**Record excerpts**
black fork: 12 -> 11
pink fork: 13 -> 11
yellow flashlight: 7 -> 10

...

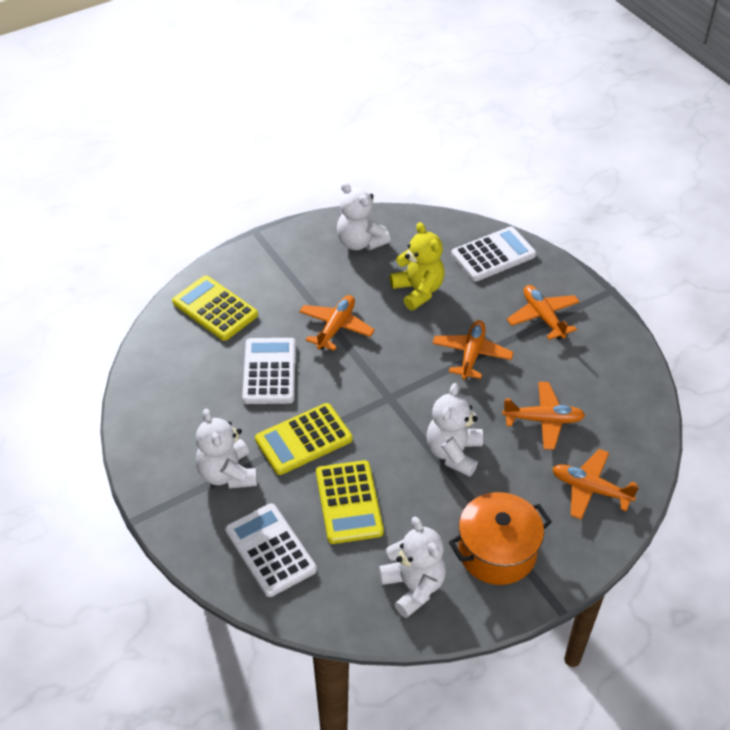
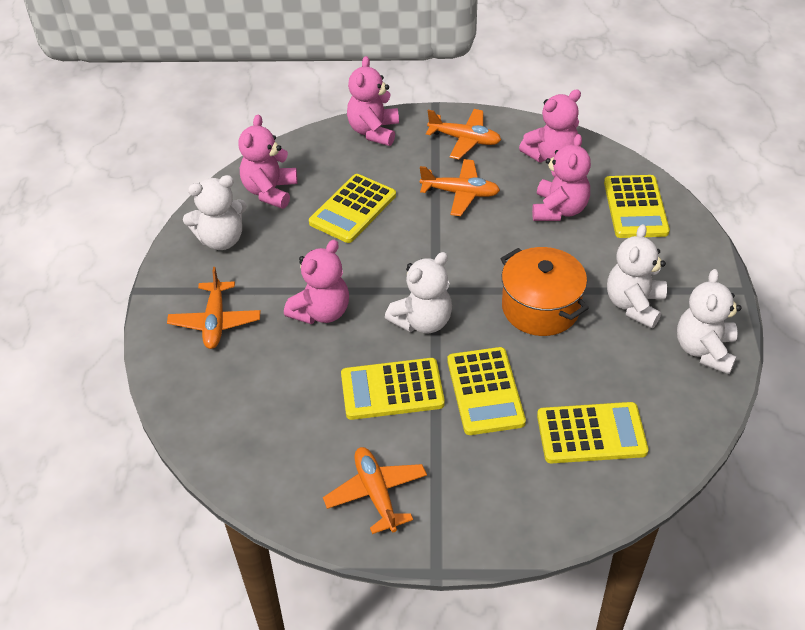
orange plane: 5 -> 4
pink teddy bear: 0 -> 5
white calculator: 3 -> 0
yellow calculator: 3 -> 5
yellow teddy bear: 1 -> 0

**Brief**
In the records above, find every line that contains the word "calculator" and copy it.

**Completed exercise**
white calculator: 3 -> 0
yellow calculator: 3 -> 5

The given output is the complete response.